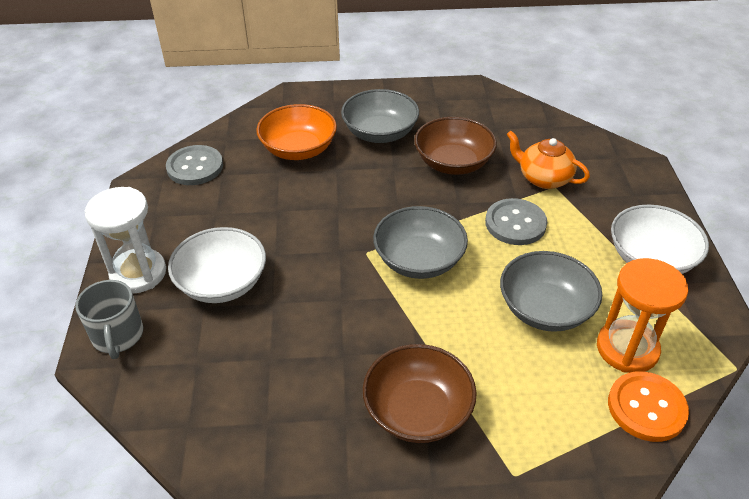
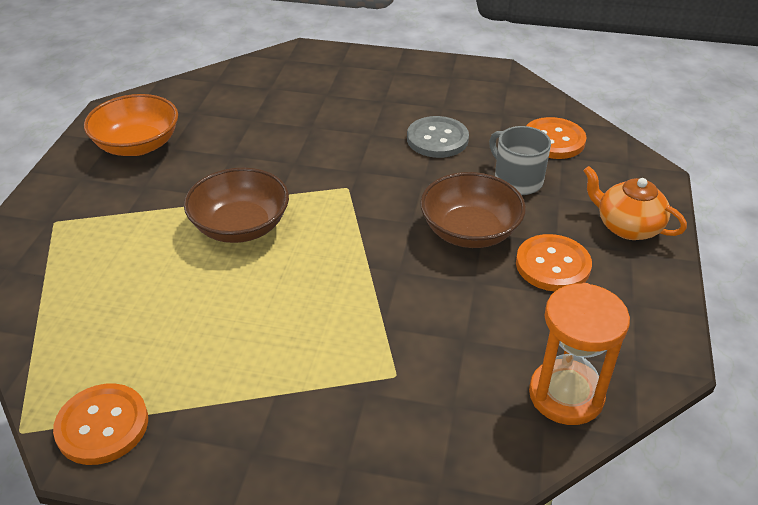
grey bowl: 3 -> 0
grey button: 2 -> 1
orange button: 1 -> 3
white bowl: 2 -> 0
white hourglass: 1 -> 0

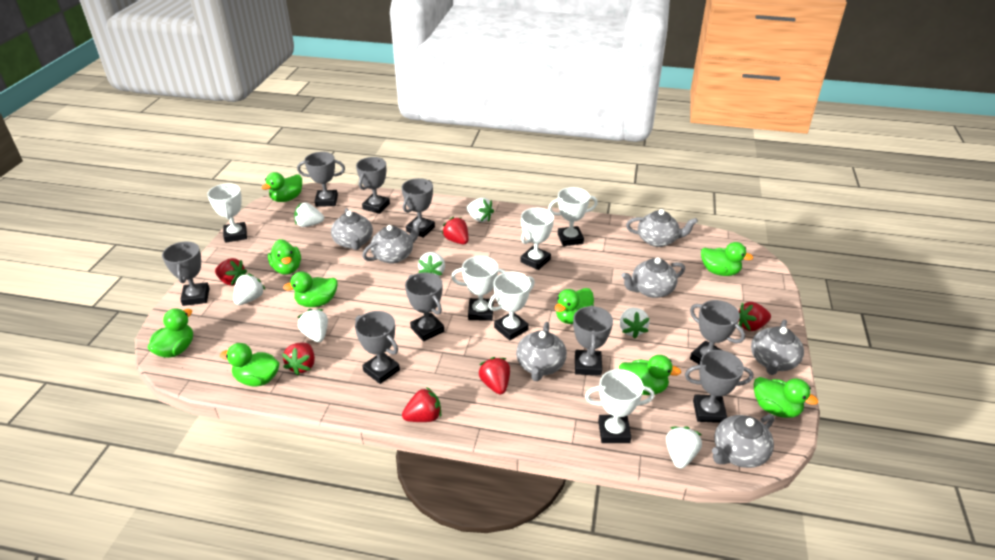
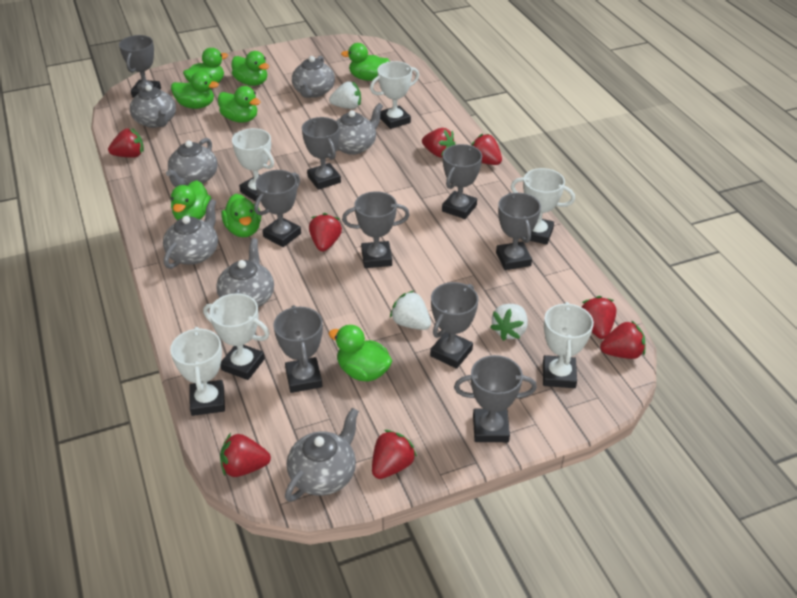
green duck: 9 -> 8
red strawberry: 6 -> 8
white strawberry: 7 -> 3

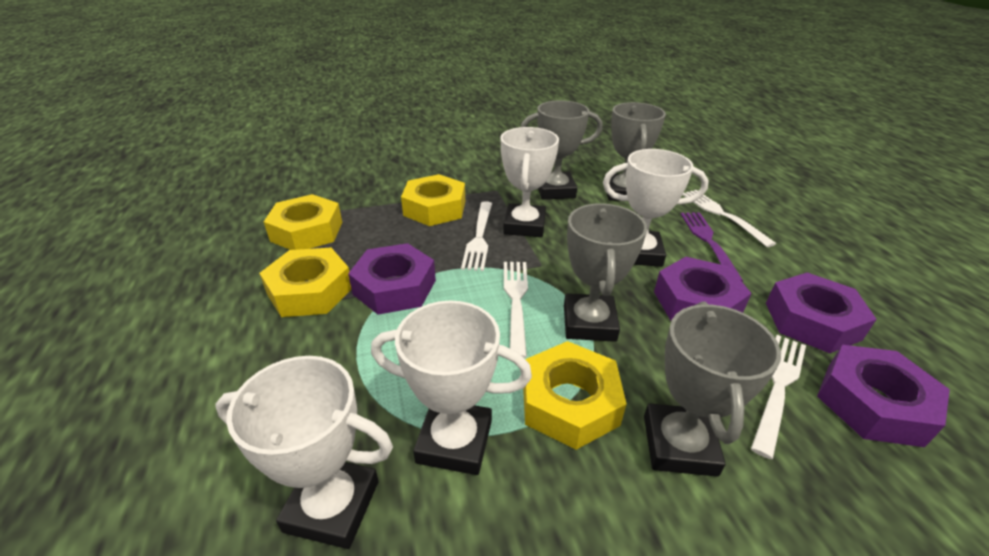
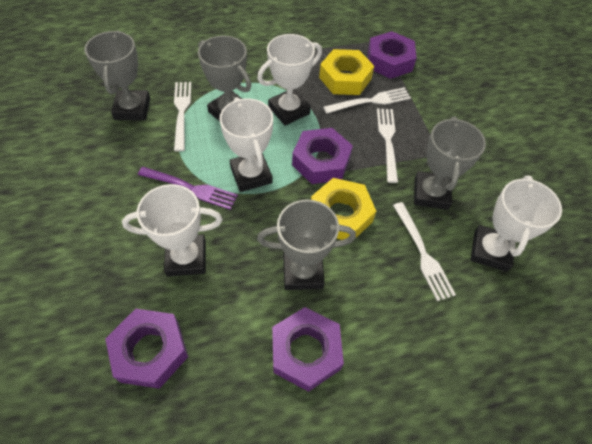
yellow nut: 4 -> 2

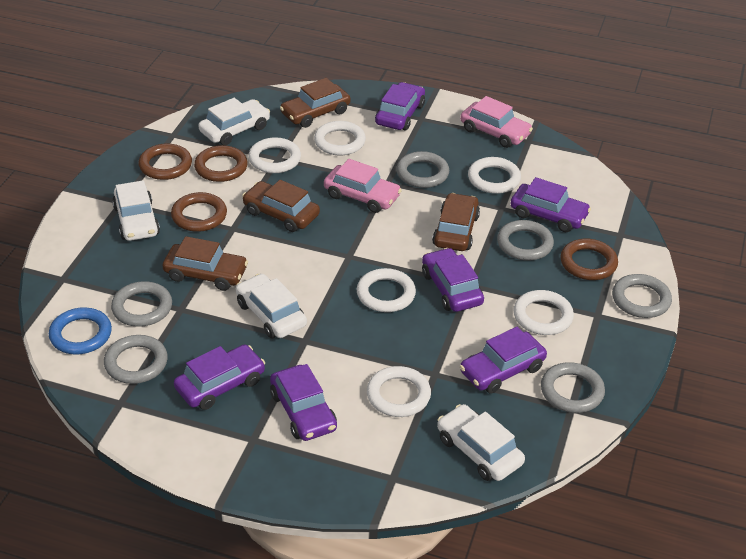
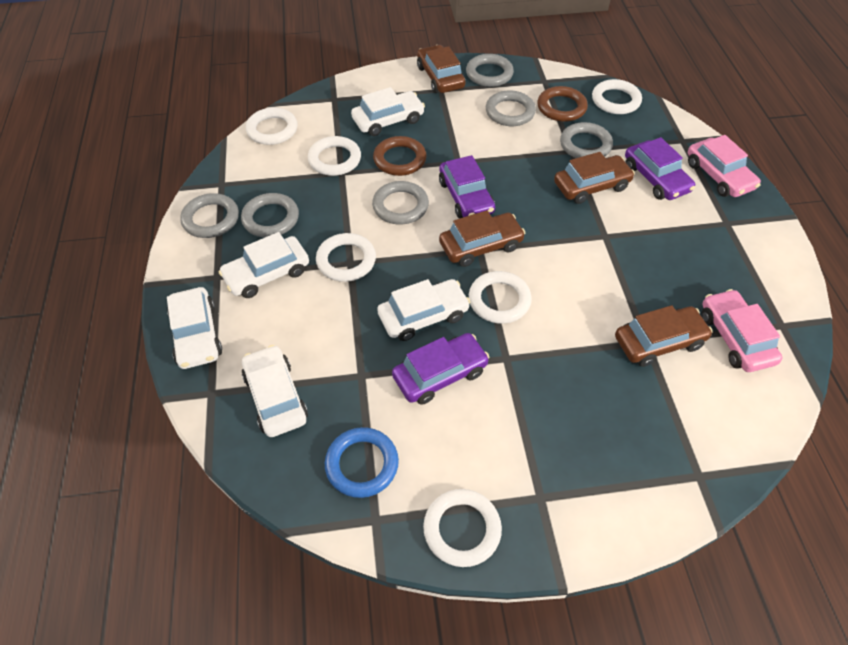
brown ring: 4 -> 2
purple car: 6 -> 3
white car: 4 -> 5

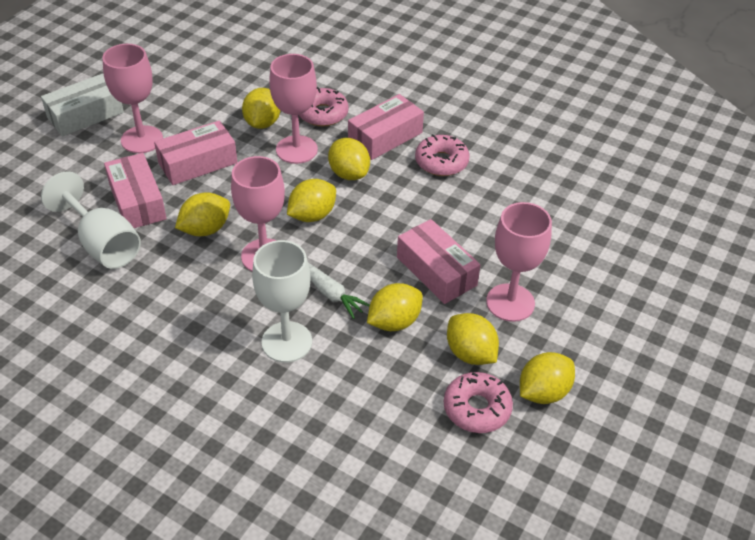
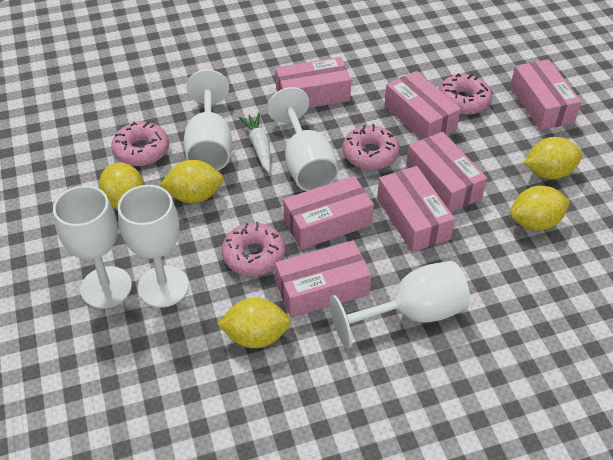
pink box: 4 -> 7
pink donut: 3 -> 4
pink goblet: 4 -> 0
white box: 1 -> 0
white goblet: 2 -> 5
yellow lemon: 7 -> 5

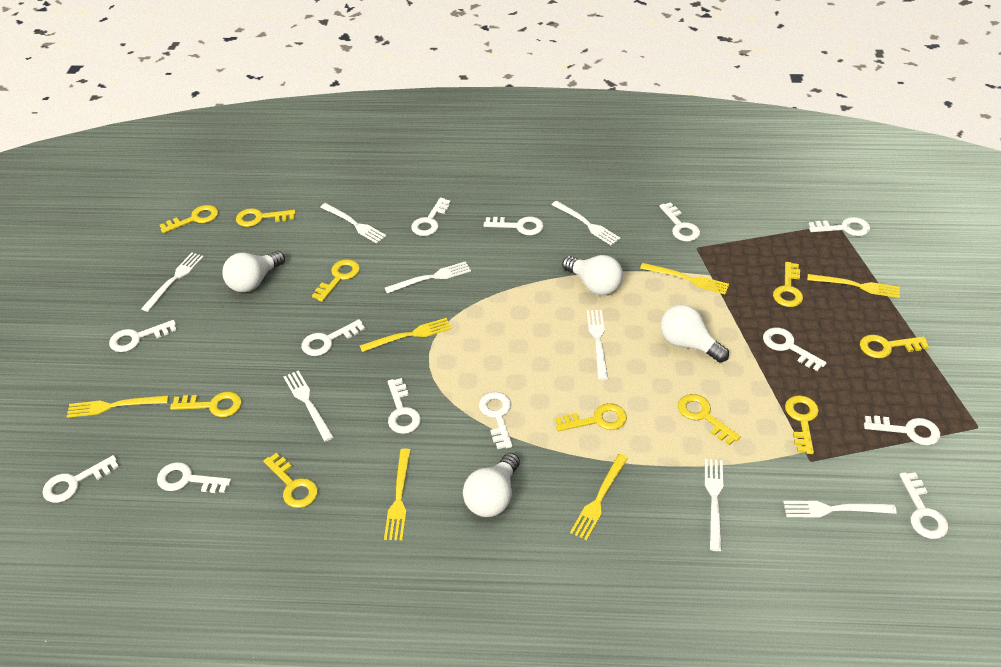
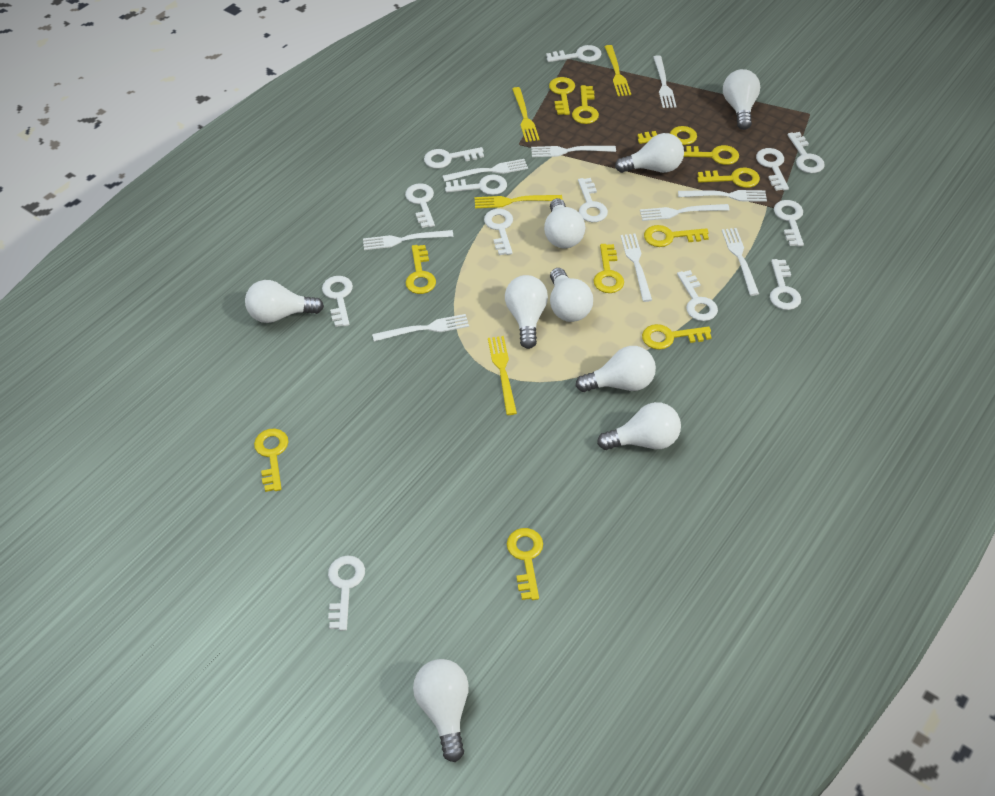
white fork: 8 -> 9
white light bulb: 4 -> 9
yellow fork: 6 -> 4
yellow key: 10 -> 11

**TASK OBJECTIVE:** Leave out the images and copy every record above exactly.

**EXERCISE OUTPUT:**
grey bowl: 3 -> 0
grey button: 2 -> 1
orange button: 1 -> 3
white bowl: 2 -> 0
white hourglass: 1 -> 0

green duck: 9 -> 8
red strawberry: 6 -> 8
white strawberry: 7 -> 3

yellow nut: 4 -> 2

brown ring: 4 -> 2
purple car: 6 -> 3
white car: 4 -> 5

pink box: 4 -> 7
pink donut: 3 -> 4
pink goblet: 4 -> 0
white box: 1 -> 0
white goblet: 2 -> 5
yellow lemon: 7 -> 5

white fork: 8 -> 9
white light bulb: 4 -> 9
yellow fork: 6 -> 4
yellow key: 10 -> 11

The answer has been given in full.